++++ Material provided

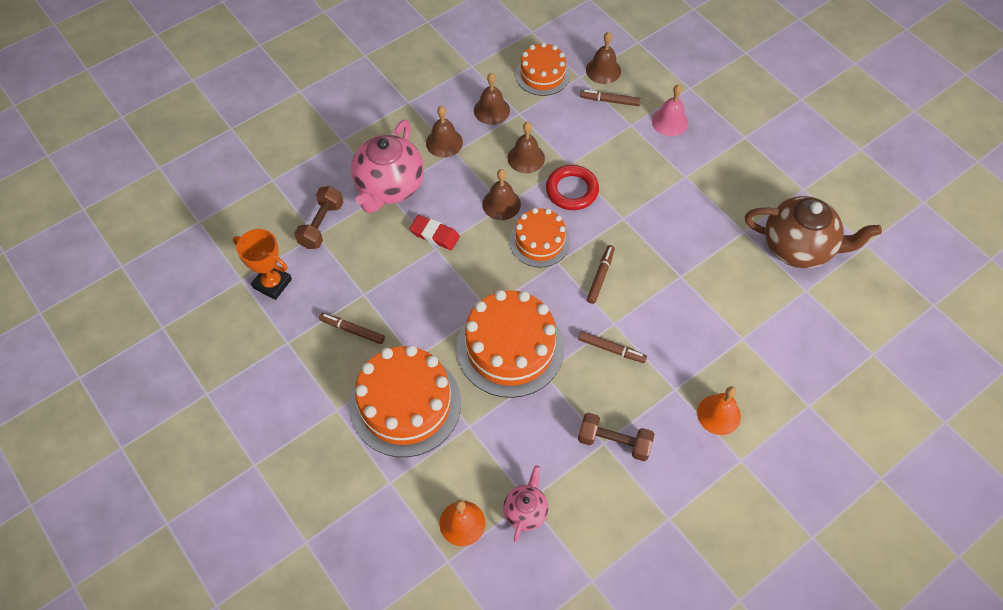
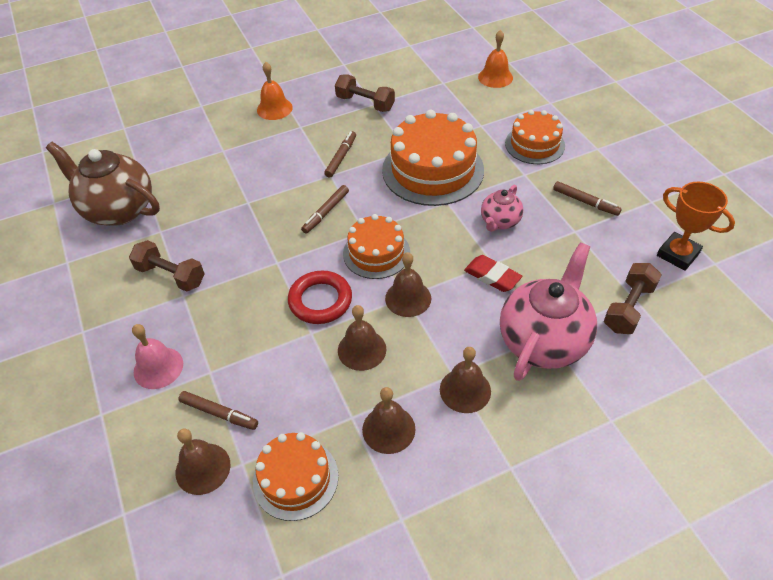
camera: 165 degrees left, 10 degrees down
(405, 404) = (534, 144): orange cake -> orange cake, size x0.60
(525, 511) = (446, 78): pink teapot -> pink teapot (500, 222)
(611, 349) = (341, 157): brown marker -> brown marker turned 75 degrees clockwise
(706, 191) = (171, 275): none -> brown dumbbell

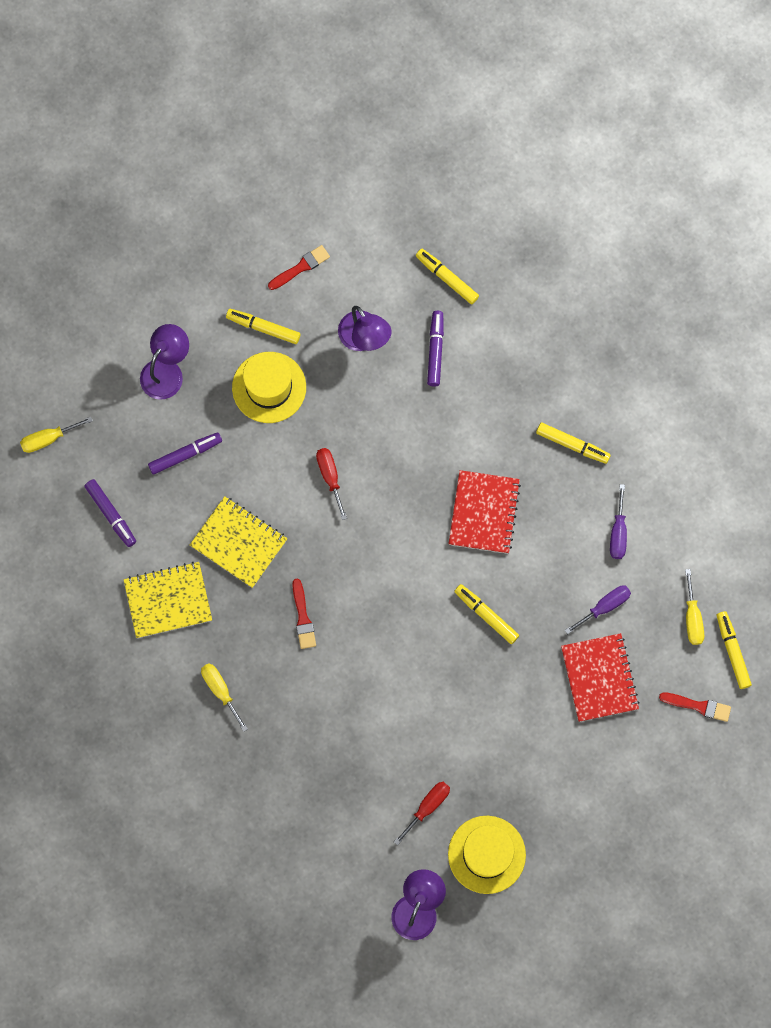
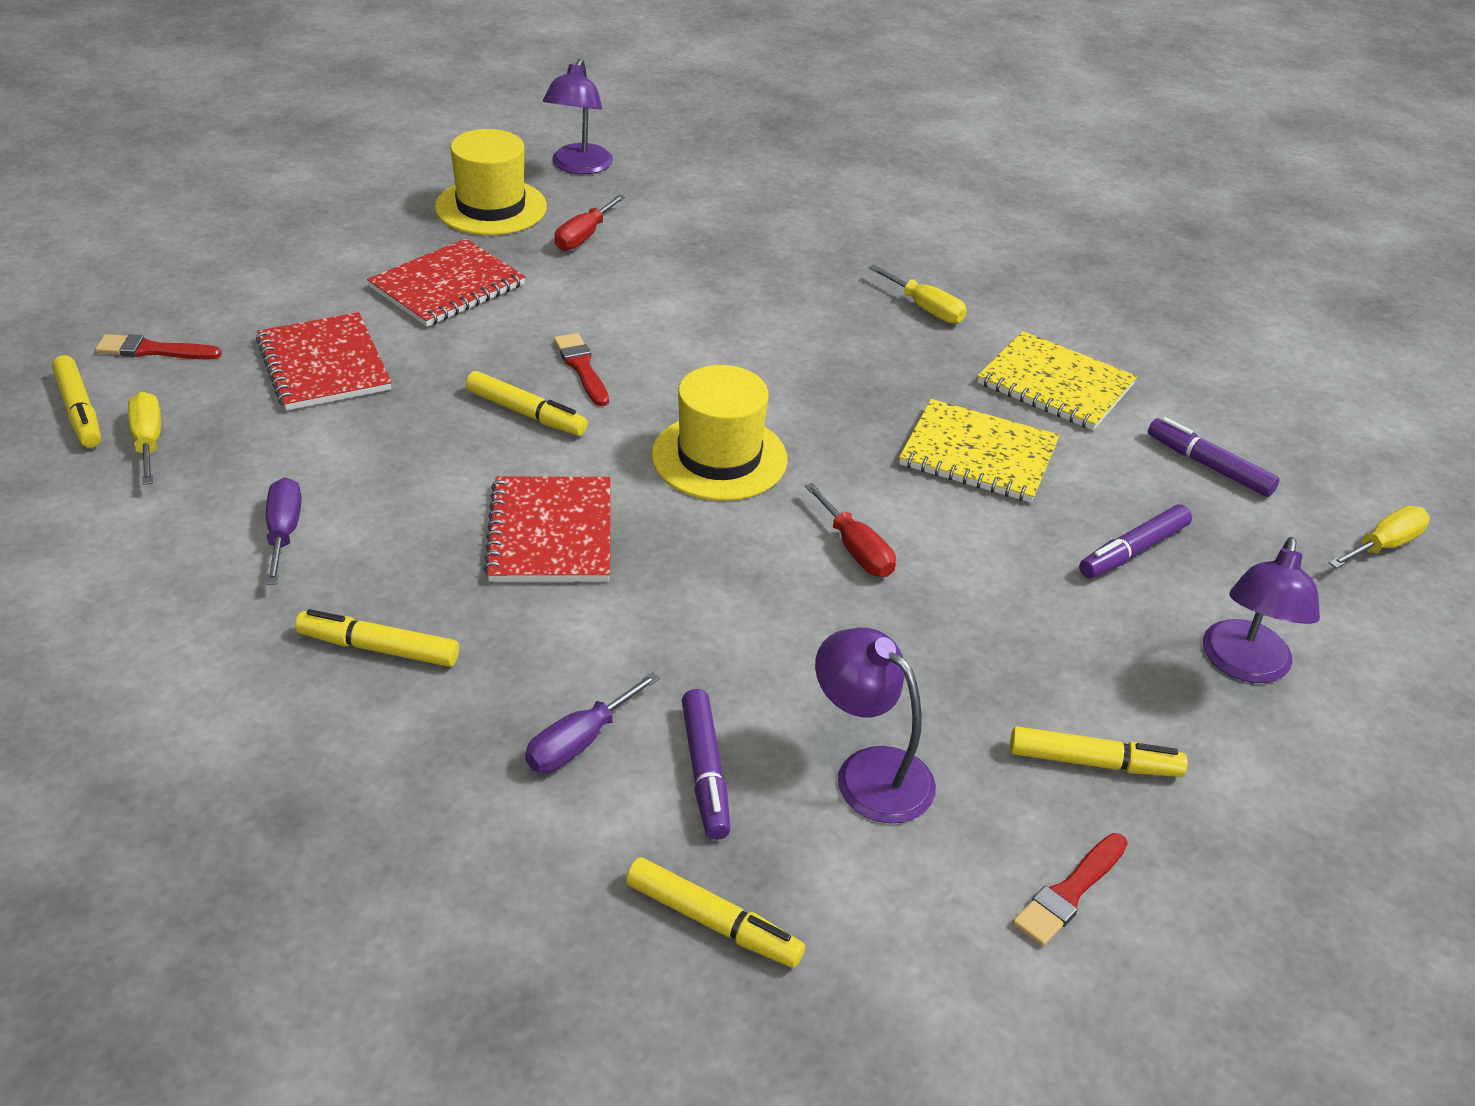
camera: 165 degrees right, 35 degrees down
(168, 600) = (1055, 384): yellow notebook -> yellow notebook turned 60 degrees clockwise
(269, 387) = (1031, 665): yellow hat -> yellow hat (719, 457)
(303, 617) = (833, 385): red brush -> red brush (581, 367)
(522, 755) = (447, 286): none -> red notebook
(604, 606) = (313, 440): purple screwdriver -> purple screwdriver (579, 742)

++++++++

> **Task**
From the listing above, print every entry precisely and drop the pictures.

> **Solved exercise**
camera: 165 degrees left, 10 degrees down
(405, 404) = (534, 144): orange cake -> orange cake, size x0.60
(525, 511) = (446, 78): pink teapot -> pink teapot (500, 222)
(611, 349) = (341, 157): brown marker -> brown marker turned 75 degrees clockwise
(706, 191) = (171, 275): none -> brown dumbbell

camera: 165 degrees right, 35 degrees down
(168, 600) = (1055, 384): yellow notebook -> yellow notebook turned 60 degrees clockwise
(269, 387) = (1031, 665): yellow hat -> yellow hat (719, 457)
(303, 617) = (833, 385): red brush -> red brush (581, 367)
(522, 755) = (447, 286): none -> red notebook
(604, 606) = (313, 440): purple screwdriver -> purple screwdriver (579, 742)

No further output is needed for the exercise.